● **PROBLEM STATEMENT**
Could you restate word for word every line from the one containing "(315, 289) = (358, 488): none -> purple nut" to the end of the records, and nothing else?

[Opening ENTRIES PROVIDED section]

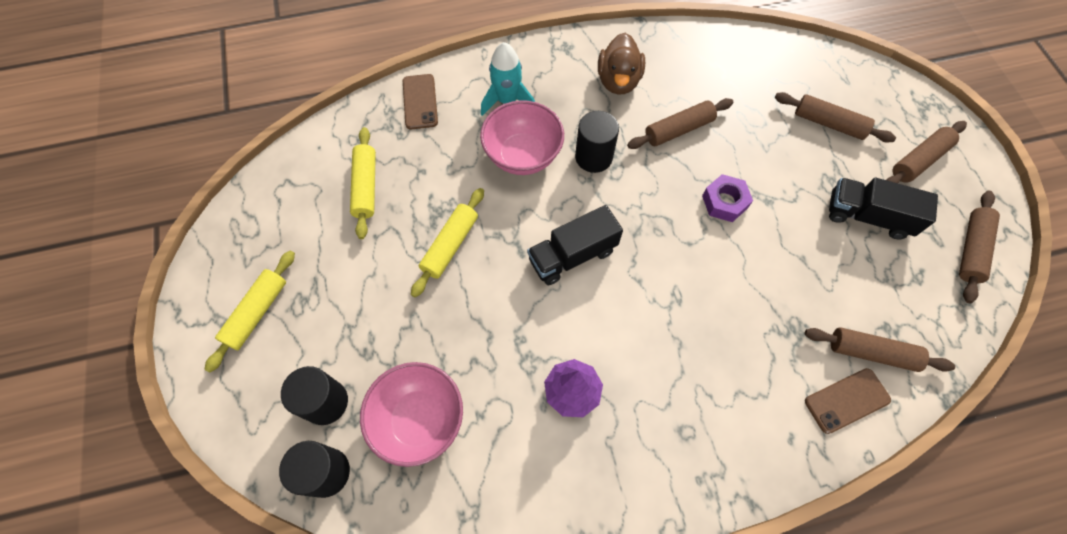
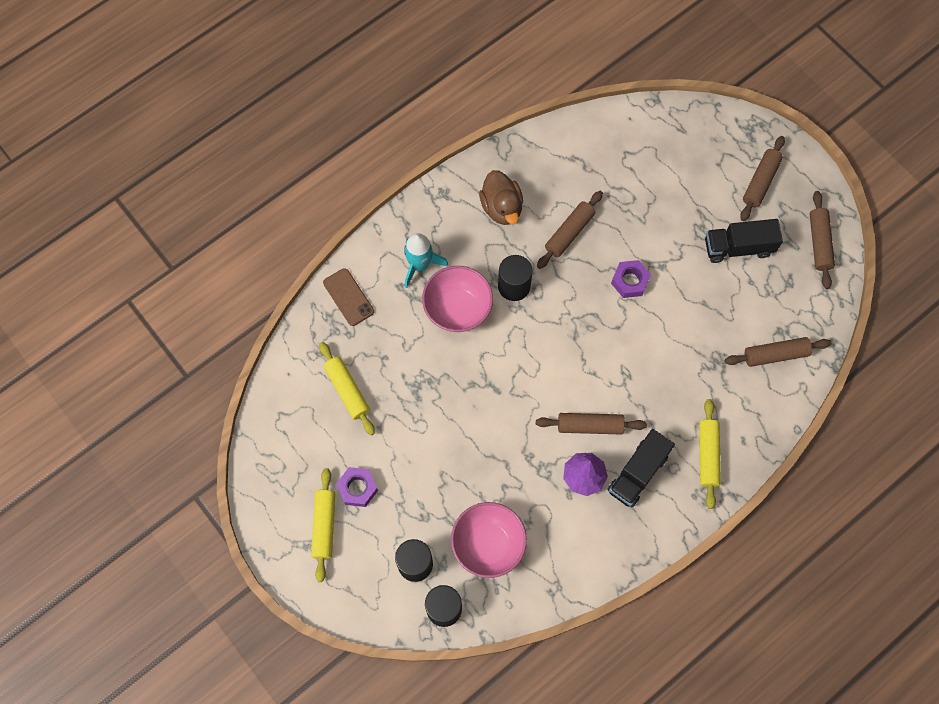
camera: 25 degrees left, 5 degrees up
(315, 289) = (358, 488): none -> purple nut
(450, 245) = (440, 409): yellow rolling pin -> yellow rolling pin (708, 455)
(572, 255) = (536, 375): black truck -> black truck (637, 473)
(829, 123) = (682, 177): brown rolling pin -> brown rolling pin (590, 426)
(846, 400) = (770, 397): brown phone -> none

[Closing ENTRIES PROVIDED section]

● **REPLY**
(315, 289) = (358, 488): none -> purple nut
(450, 245) = (440, 409): yellow rolling pin -> yellow rolling pin (708, 455)
(572, 255) = (536, 375): black truck -> black truck (637, 473)
(829, 123) = (682, 177): brown rolling pin -> brown rolling pin (590, 426)
(846, 400) = (770, 397): brown phone -> none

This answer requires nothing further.